• Task statement:
When scanning the data, count every line with "degrees" in it, and report only the resulting number.

• Material to process:
*** Block opens ***

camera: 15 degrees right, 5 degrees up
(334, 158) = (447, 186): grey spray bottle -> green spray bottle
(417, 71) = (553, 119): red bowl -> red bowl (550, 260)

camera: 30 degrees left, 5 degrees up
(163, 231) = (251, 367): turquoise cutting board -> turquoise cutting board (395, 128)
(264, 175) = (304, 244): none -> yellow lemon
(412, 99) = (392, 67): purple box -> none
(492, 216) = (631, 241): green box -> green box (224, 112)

*** Block closes ***
*** Block opens ***

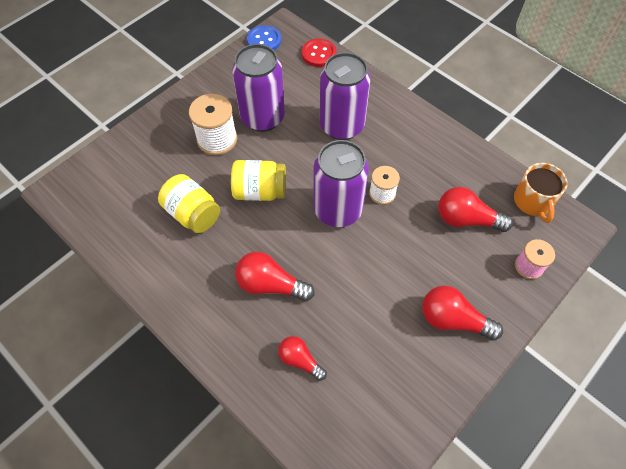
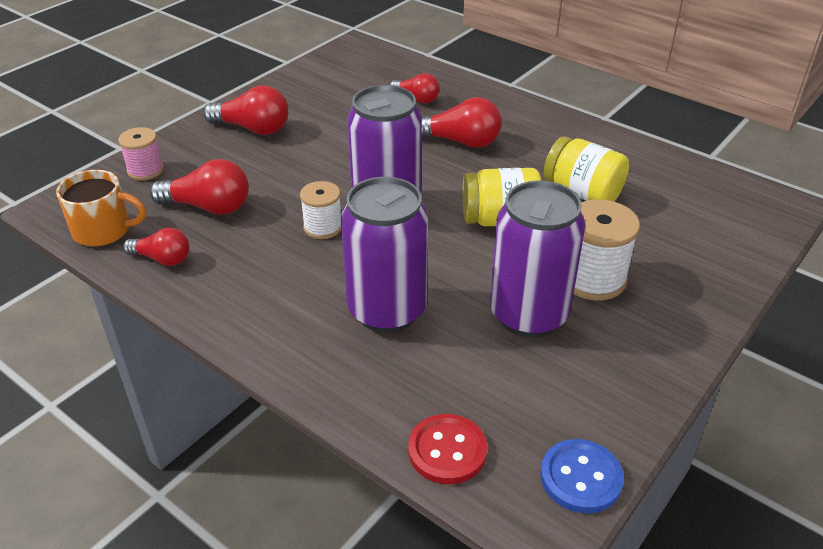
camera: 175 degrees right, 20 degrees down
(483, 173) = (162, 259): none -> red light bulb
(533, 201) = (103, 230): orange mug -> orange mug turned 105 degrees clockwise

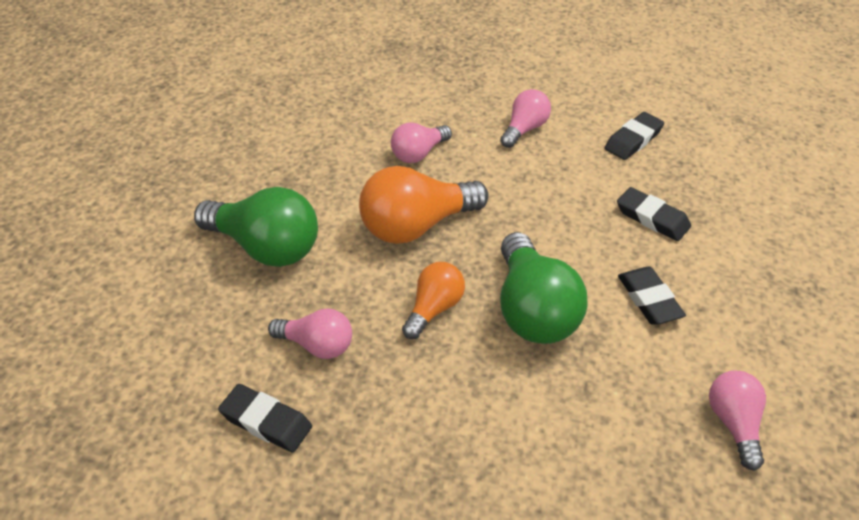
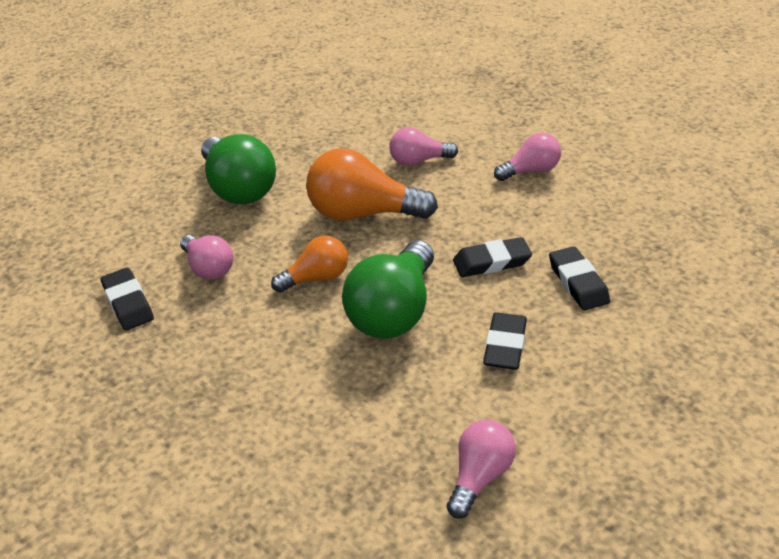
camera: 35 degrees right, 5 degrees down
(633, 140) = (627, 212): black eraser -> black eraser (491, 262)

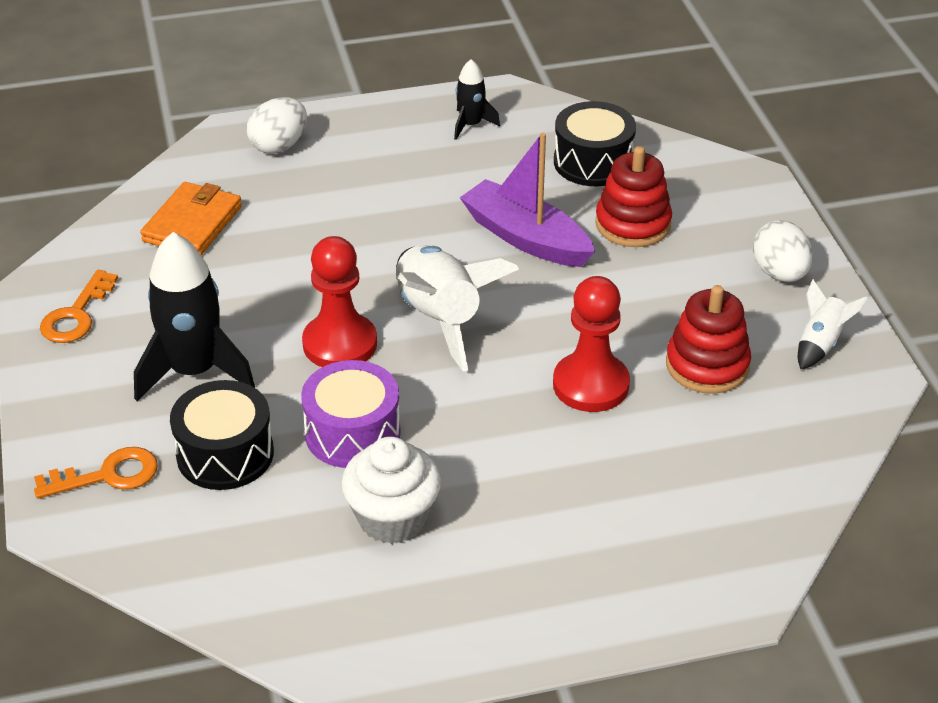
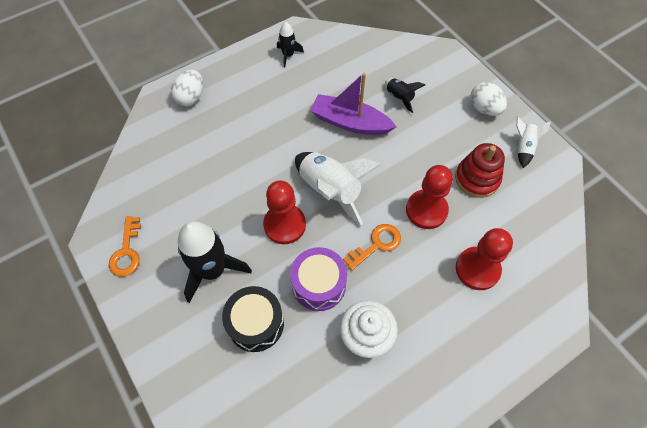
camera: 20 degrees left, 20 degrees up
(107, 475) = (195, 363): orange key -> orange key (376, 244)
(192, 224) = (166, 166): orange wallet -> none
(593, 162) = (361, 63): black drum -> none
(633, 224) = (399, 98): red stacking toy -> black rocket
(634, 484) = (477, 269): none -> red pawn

*** Block closes ***
*** Block opens ***

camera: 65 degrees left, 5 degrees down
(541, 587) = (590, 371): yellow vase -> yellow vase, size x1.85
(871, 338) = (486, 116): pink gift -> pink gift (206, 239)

*** Block closes ***

• Completed task:
7